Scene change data
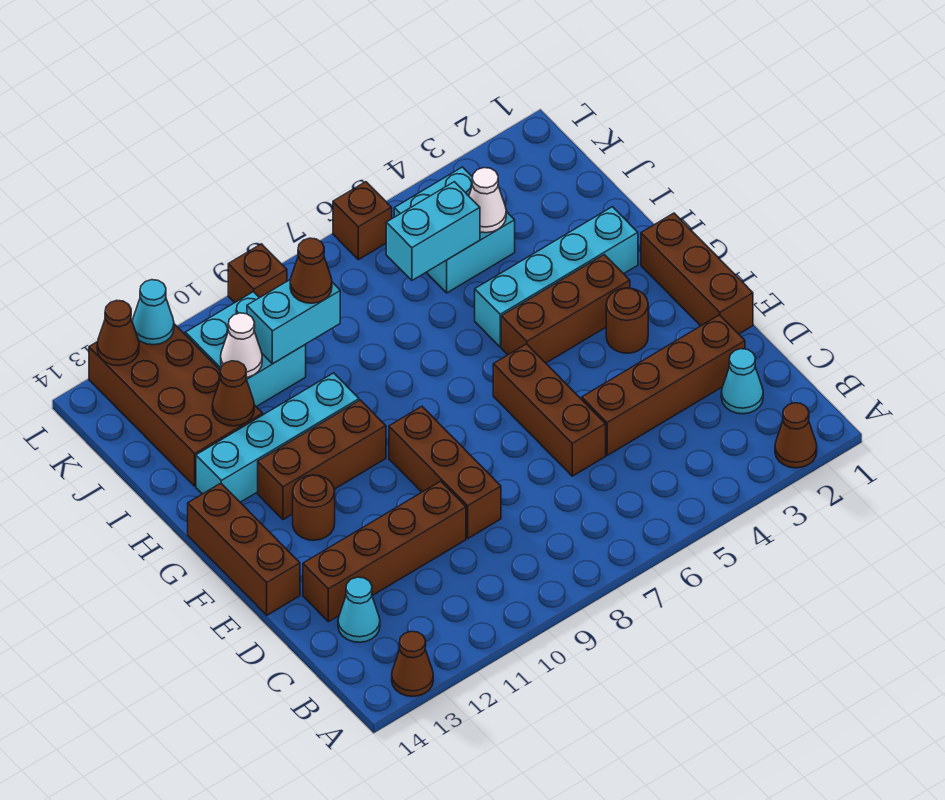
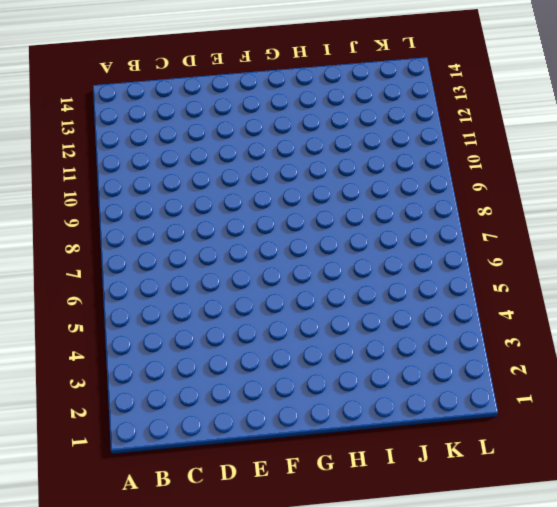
none -> brown cone A2 level 1
none -> brown cone A13 level 1
none -> cyan cone C2 level 1

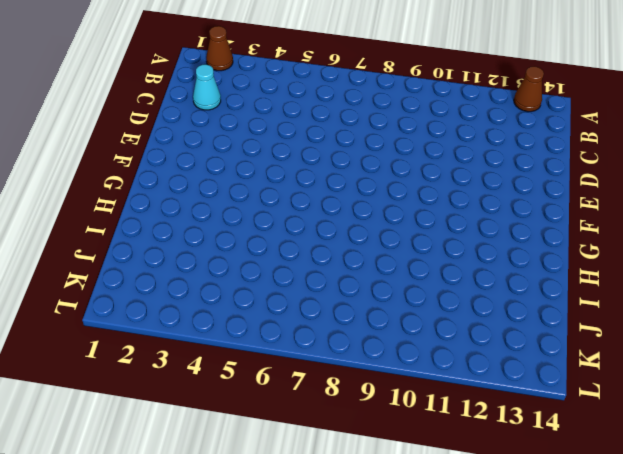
none -> cyan cone C13 level 1
none -> brown brick D2:D5 level 1
none -> brown brick D6:F6 level 1

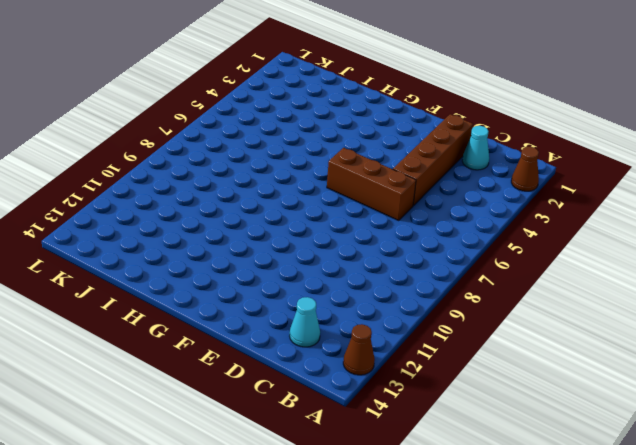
none -> brown brick D9:F9 level 1
none -> brown brick D10:D13 level 1
none -> brown brick E1:G1 level 1

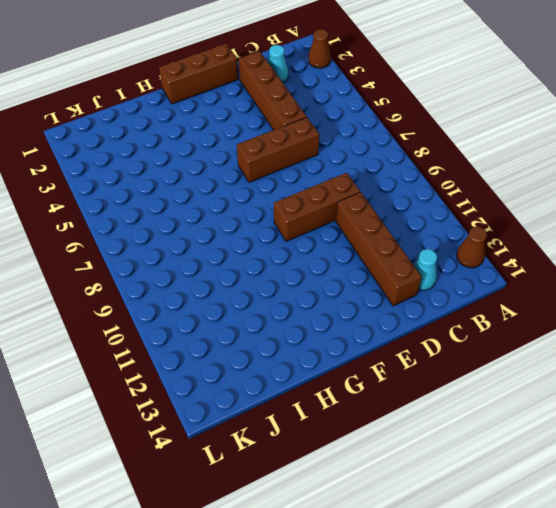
none -> brown brick E14:G14 level 1
none -> brown round brick F3 level 1
none -> brown round brick F12 level 1

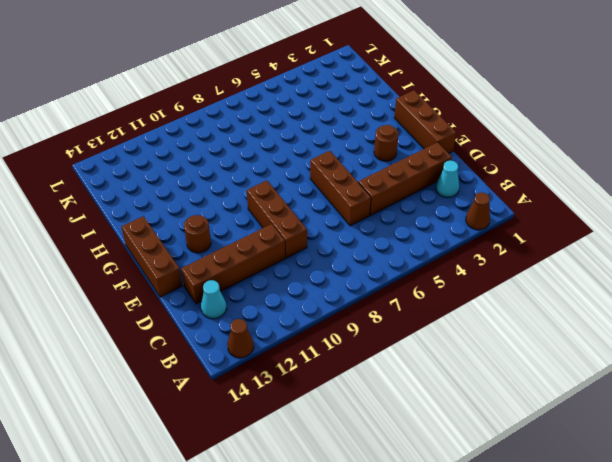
none -> brown brick G3:G5 level 1
none -> brown brick G10:G12 level 1
none -> cyan brick H2:H5 level 1

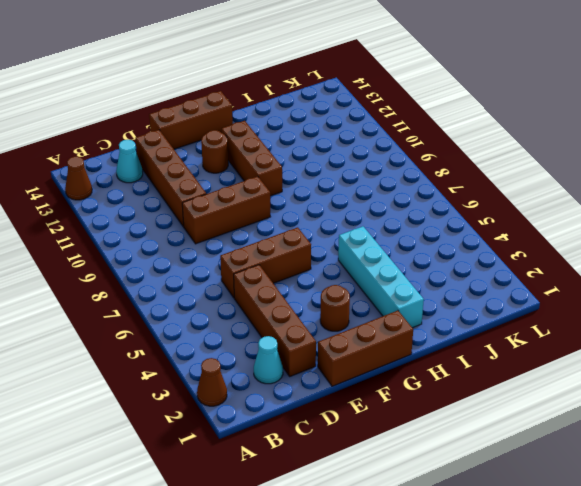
none -> brown brick G3:G5 level 1
none -> cyan brick H10:H13 level 1
none -> brown brick I12:L13 level 1

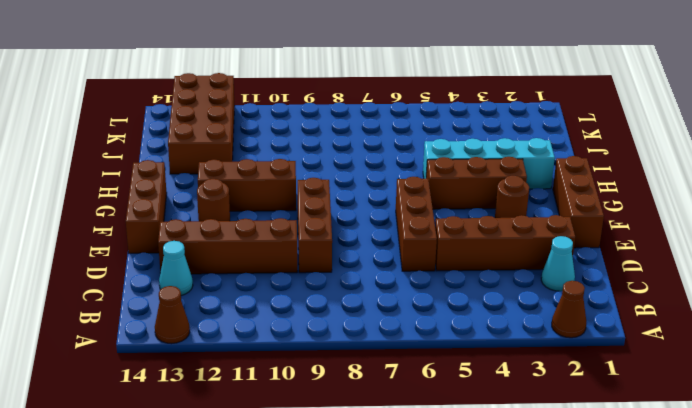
none -> cyan brick H10:H13 level 1
none -> cyan brick J4:K5 level 1
none -> cyan brick J10:K11 level 1

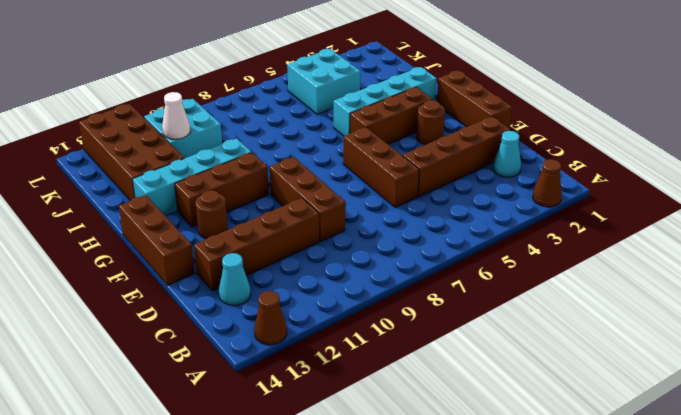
none -> brown brick L6 level 1
none -> brown brick L9 level 1
none -> brown cone I12 level 2

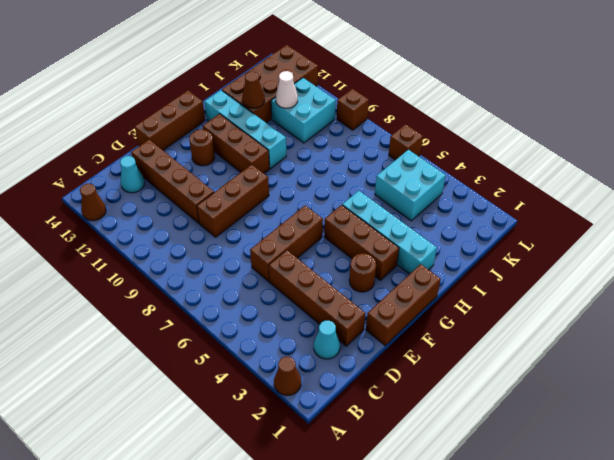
none -> white cone J4 level 2
none -> cyan brick J5:J6 level 2
none -> cyan brick J9:J10 level 2

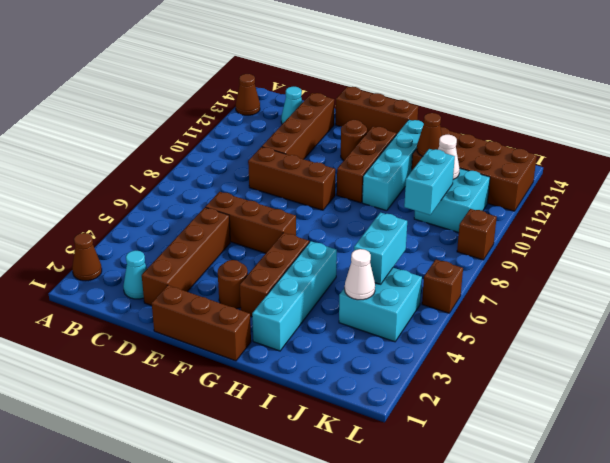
none -> cyan cone L12 level 2
none -> brown cone L13 level 2
none -> brown cone J9 level 3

Task to complete
Go to the line above that has "none -> brown brick D10:D13 level 1" and copy exactly from there down to the line that has "none -> cyan brick J5:J6 level 2", both included. Leave the pictures out.

Solution below
none -> brown brick D10:D13 level 1
none -> brown brick E1:G1 level 1

none -> brown brick E14:G14 level 1
none -> brown round brick F3 level 1
none -> brown round brick F12 level 1

none -> brown brick G3:G5 level 1
none -> brown brick G10:G12 level 1
none -> cyan brick H2:H5 level 1

none -> brown brick G3:G5 level 1
none -> cyan brick H10:H13 level 1
none -> brown brick I12:L13 level 1

none -> cyan brick H10:H13 level 1
none -> cyan brick J4:K5 level 1
none -> cyan brick J10:K11 level 1

none -> brown brick L6 level 1
none -> brown brick L9 level 1
none -> brown cone I12 level 2

none -> white cone J4 level 2
none -> cyan brick J5:J6 level 2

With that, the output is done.